» Work request: I'd like the records transcribed exactly, leaving the images out.
------ Records provided ------
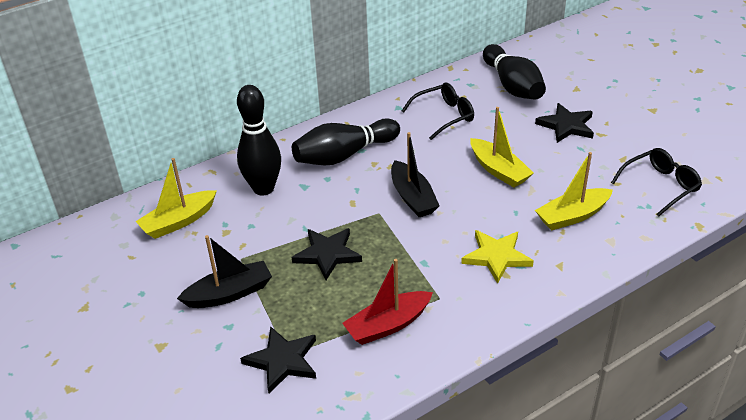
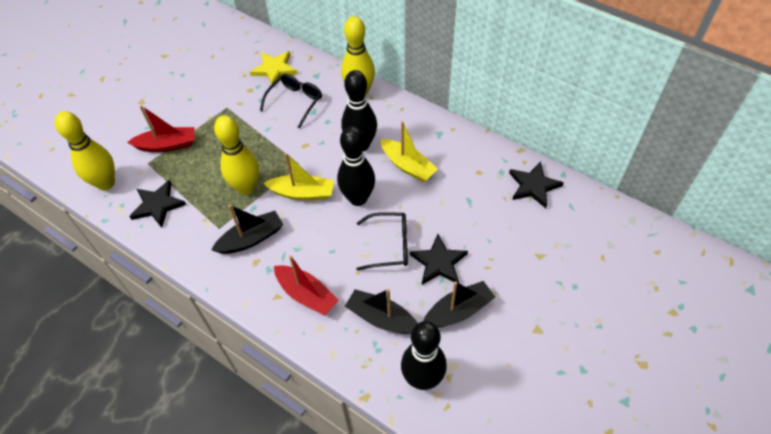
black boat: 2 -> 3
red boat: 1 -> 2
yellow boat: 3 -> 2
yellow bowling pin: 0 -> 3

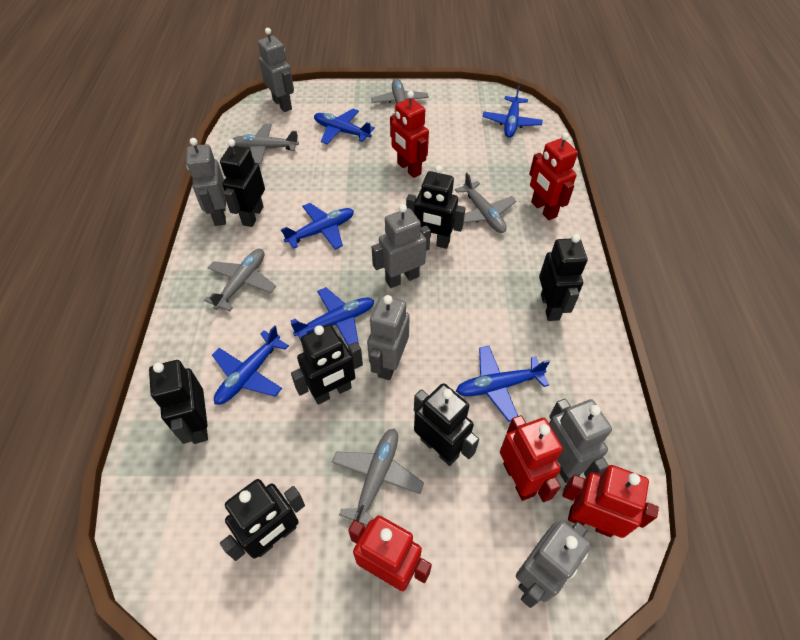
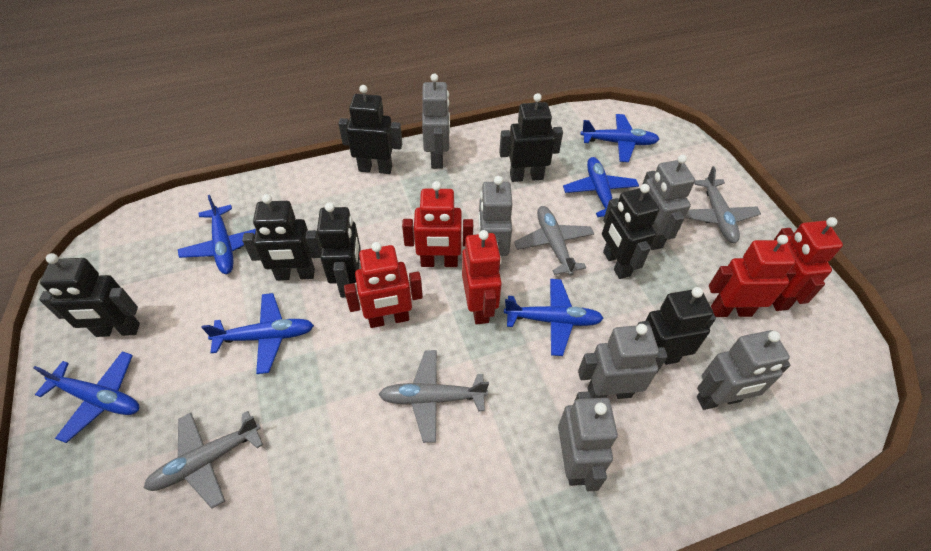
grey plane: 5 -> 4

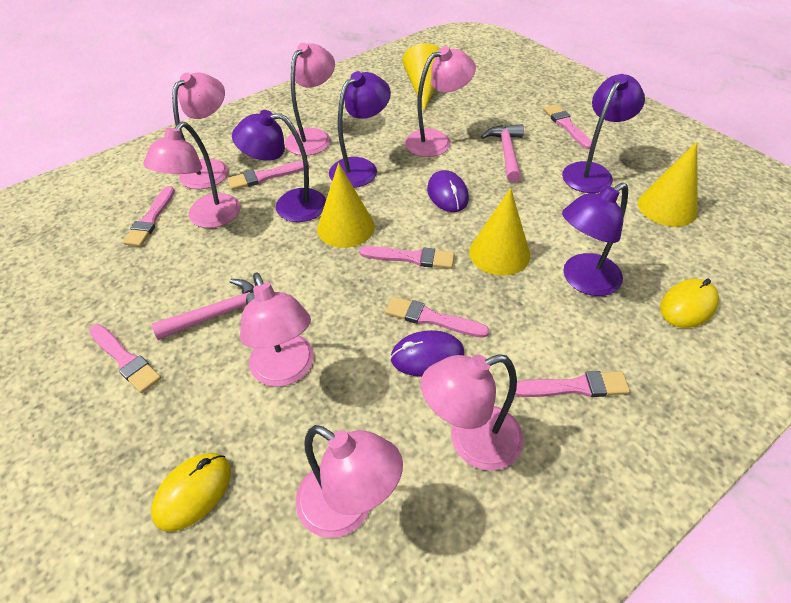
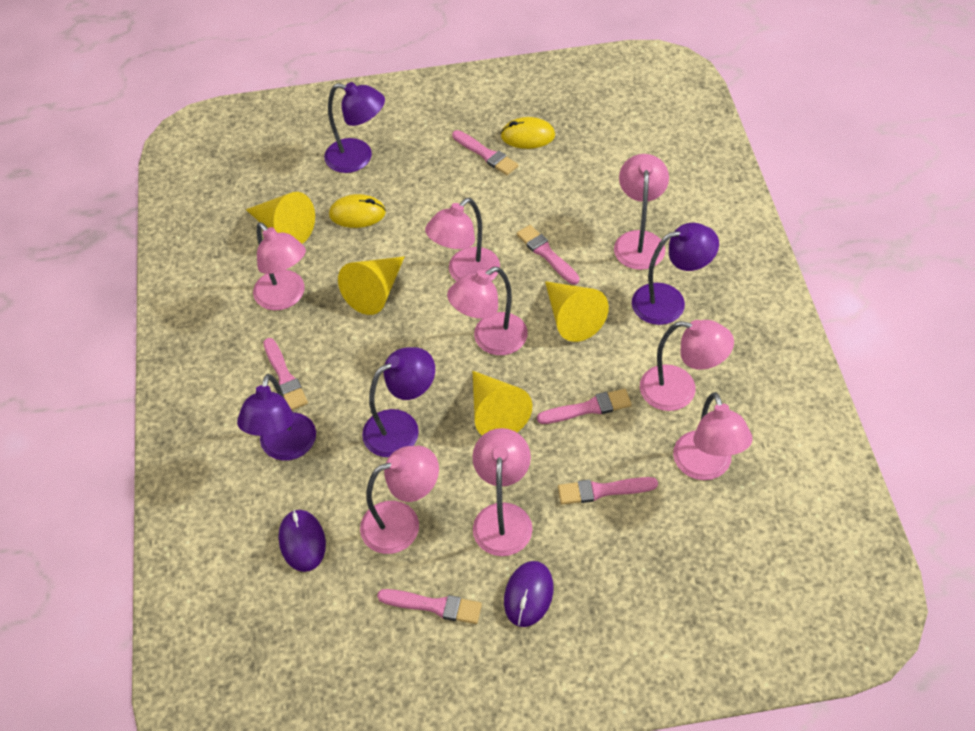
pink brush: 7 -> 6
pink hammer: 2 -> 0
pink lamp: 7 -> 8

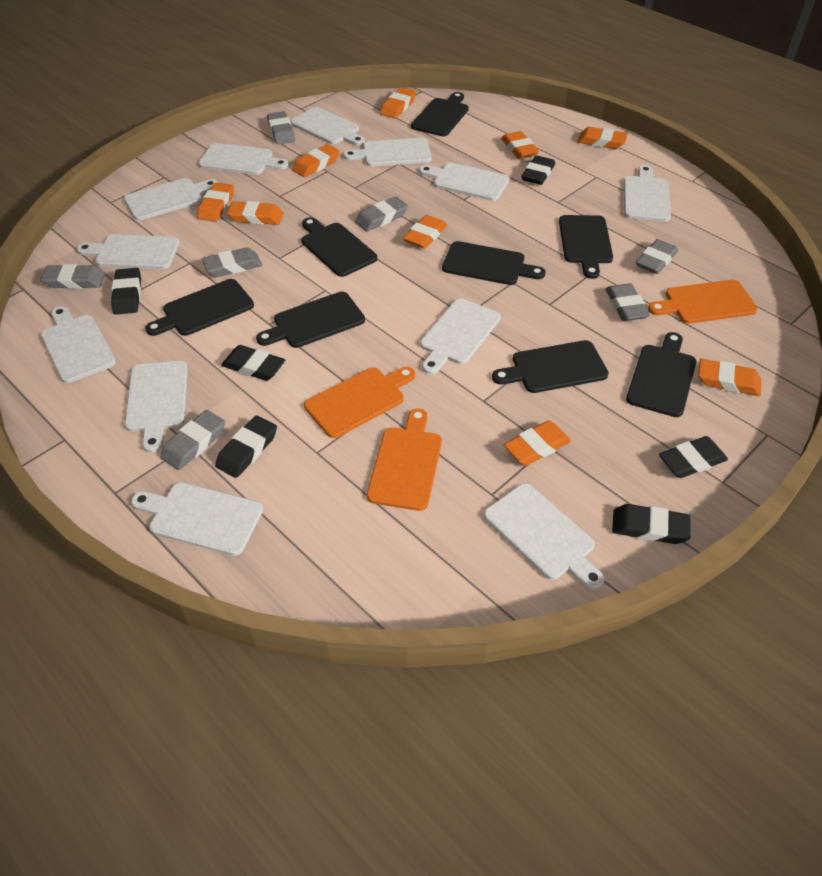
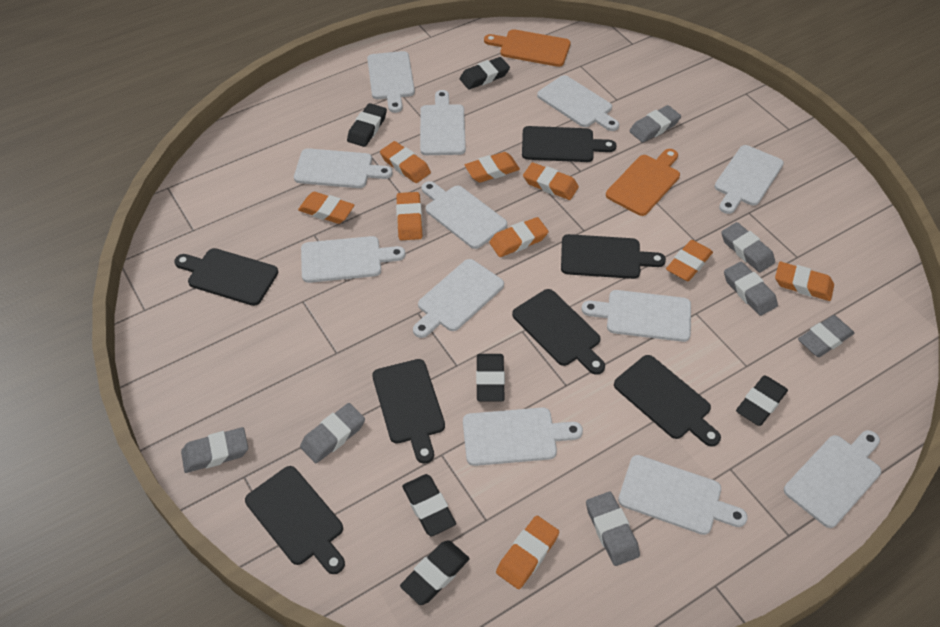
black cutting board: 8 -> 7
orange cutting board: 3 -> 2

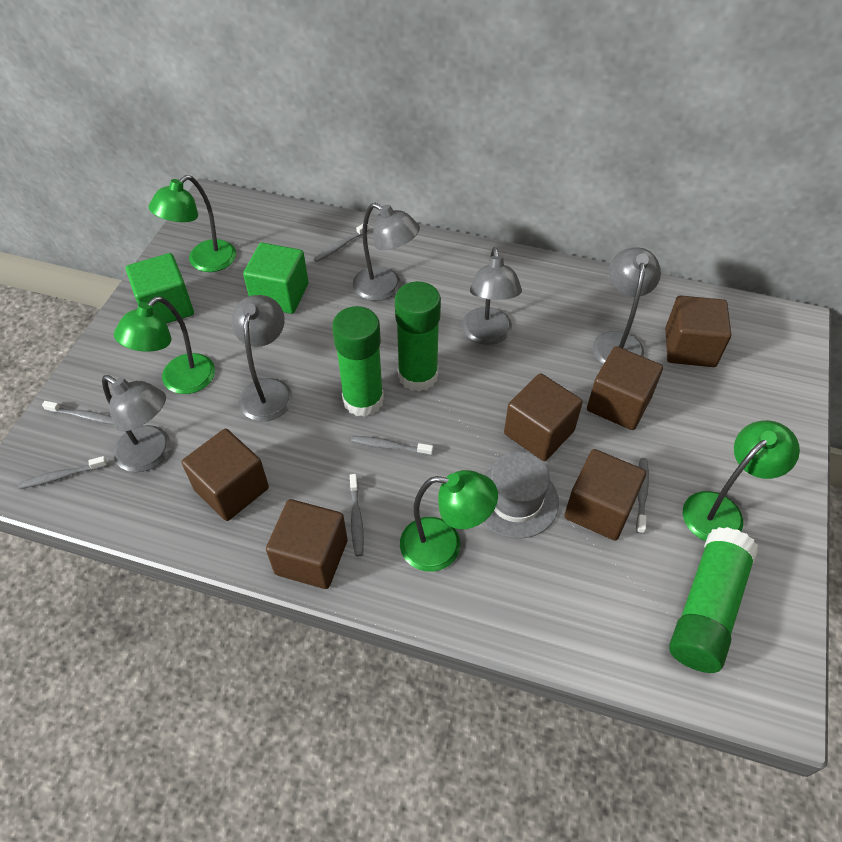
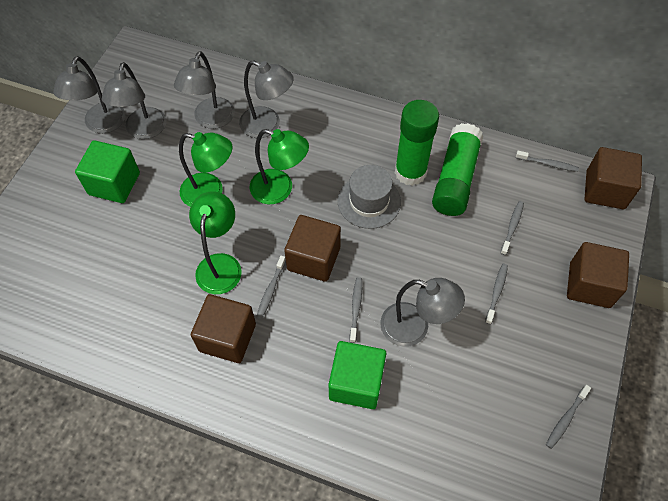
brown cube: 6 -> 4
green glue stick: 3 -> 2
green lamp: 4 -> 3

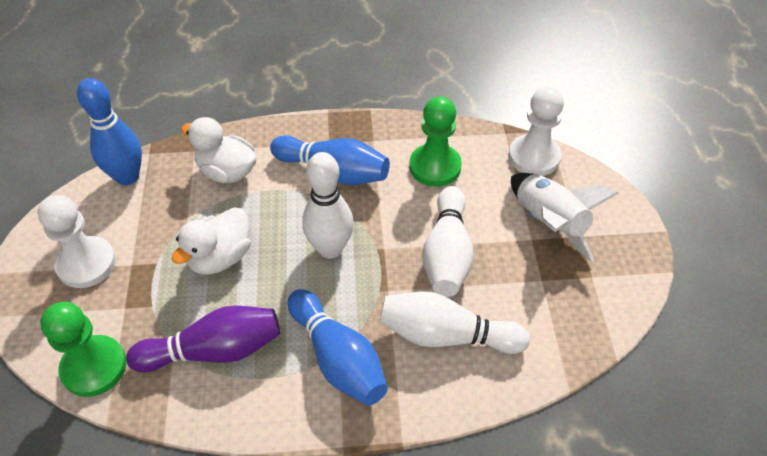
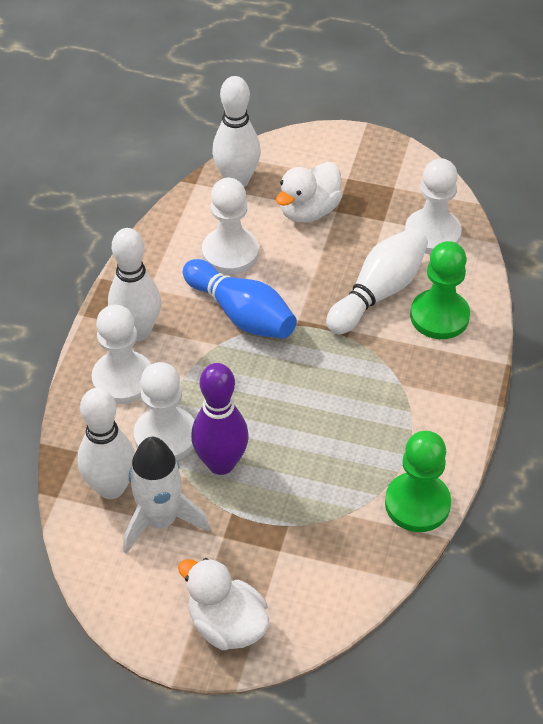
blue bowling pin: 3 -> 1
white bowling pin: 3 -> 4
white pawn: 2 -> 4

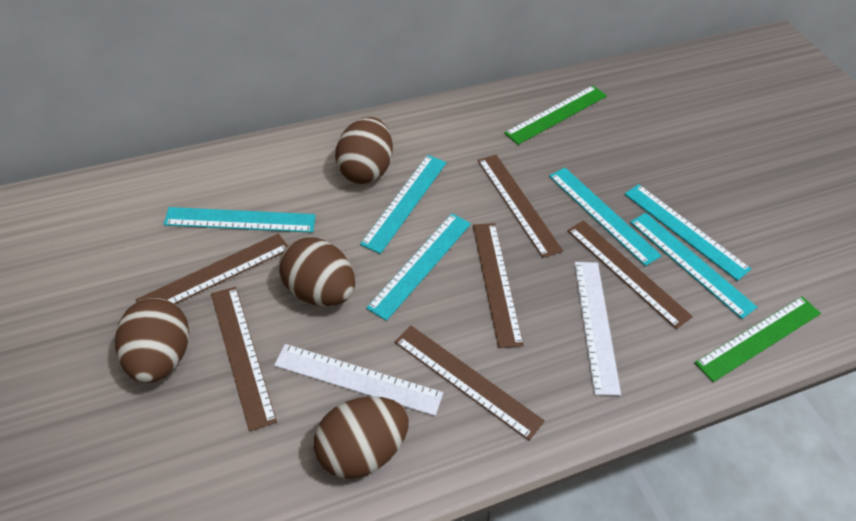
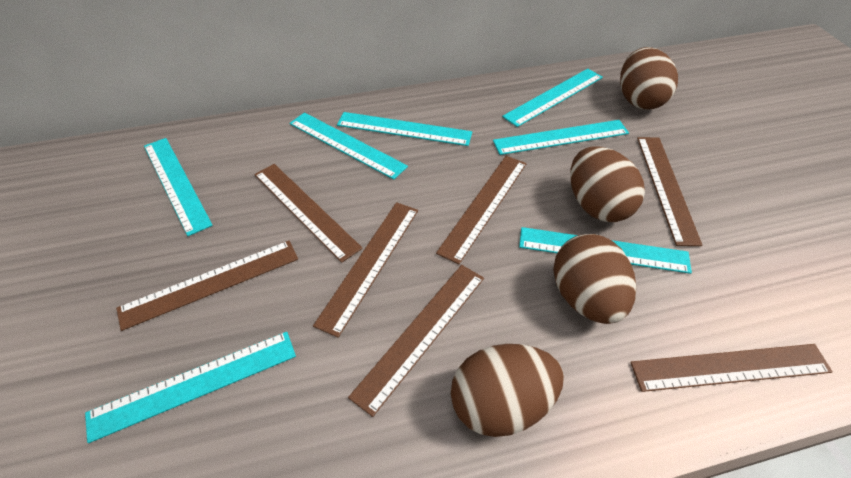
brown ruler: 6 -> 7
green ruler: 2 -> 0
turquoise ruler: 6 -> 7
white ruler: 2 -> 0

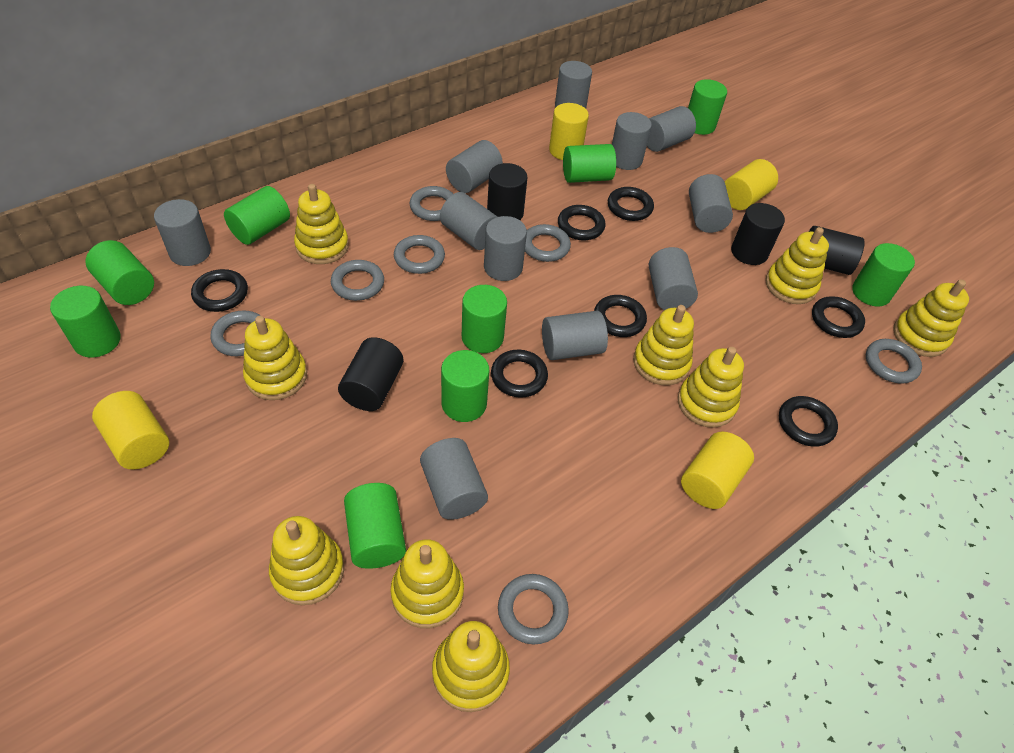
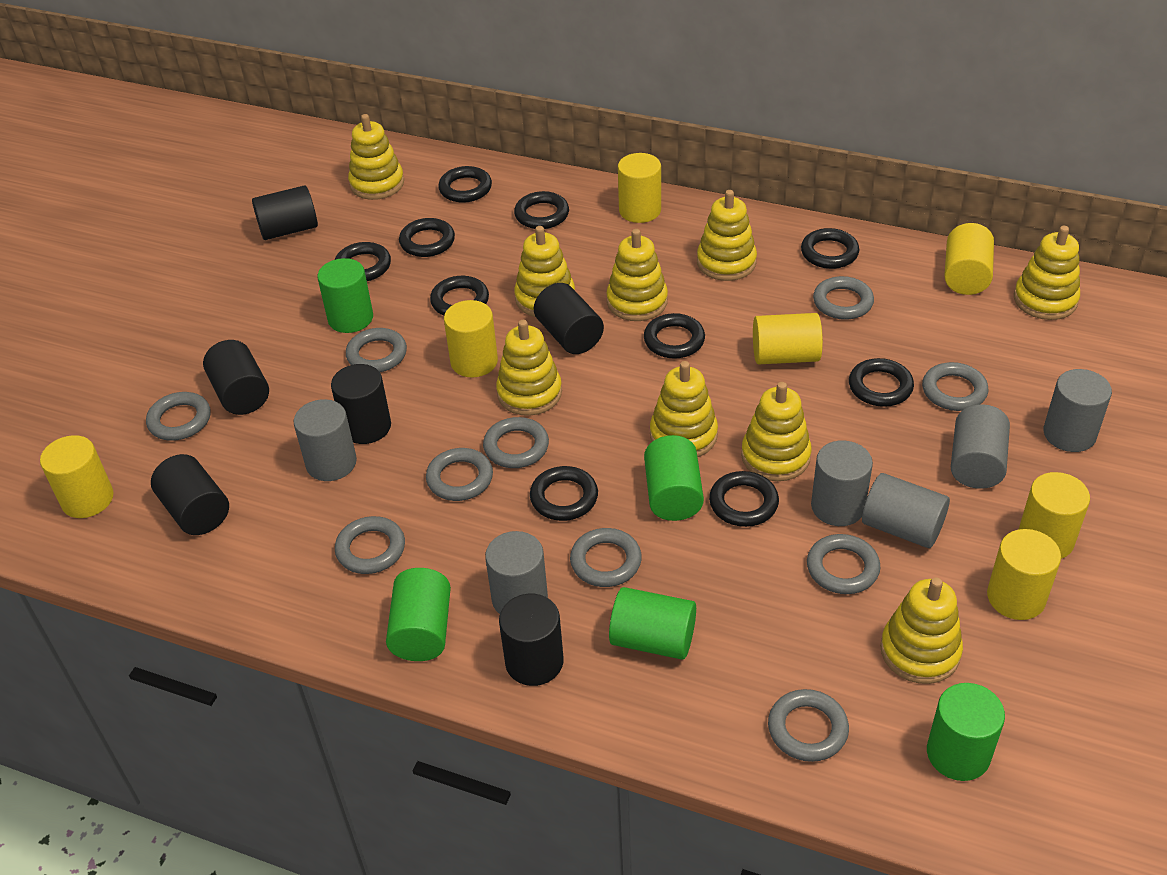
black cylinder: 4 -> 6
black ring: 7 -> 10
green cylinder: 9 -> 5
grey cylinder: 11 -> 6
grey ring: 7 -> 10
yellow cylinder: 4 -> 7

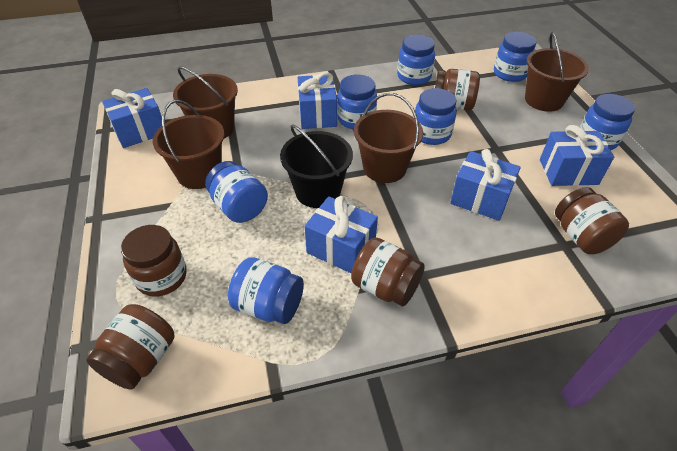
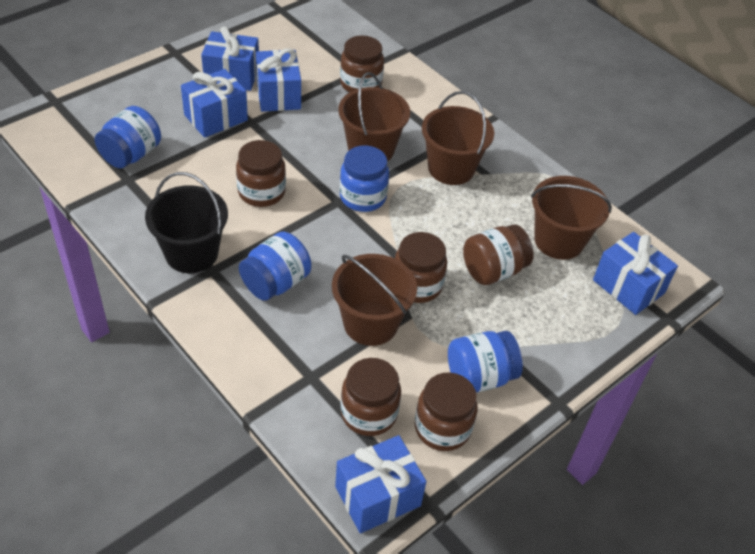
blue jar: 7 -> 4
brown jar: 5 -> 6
------
» Answer for the task:
black boat: 2 -> 3
red boat: 1 -> 2
yellow boat: 3 -> 2
yellow bowling pin: 0 -> 3

grey plane: 5 -> 4

pink brush: 7 -> 6
pink hammer: 2 -> 0
pink lamp: 7 -> 8

black cutting board: 8 -> 7
orange cutting board: 3 -> 2

brown cube: 6 -> 4
green glue stick: 3 -> 2
green lamp: 4 -> 3

blue bowling pin: 3 -> 1
white bowling pin: 3 -> 4
white pawn: 2 -> 4

brown ruler: 6 -> 7
green ruler: 2 -> 0
turquoise ruler: 6 -> 7
white ruler: 2 -> 0

black cylinder: 4 -> 6
black ring: 7 -> 10
green cylinder: 9 -> 5
grey cylinder: 11 -> 6
grey ring: 7 -> 10
yellow cylinder: 4 -> 7

blue jar: 7 -> 4
brown jar: 5 -> 6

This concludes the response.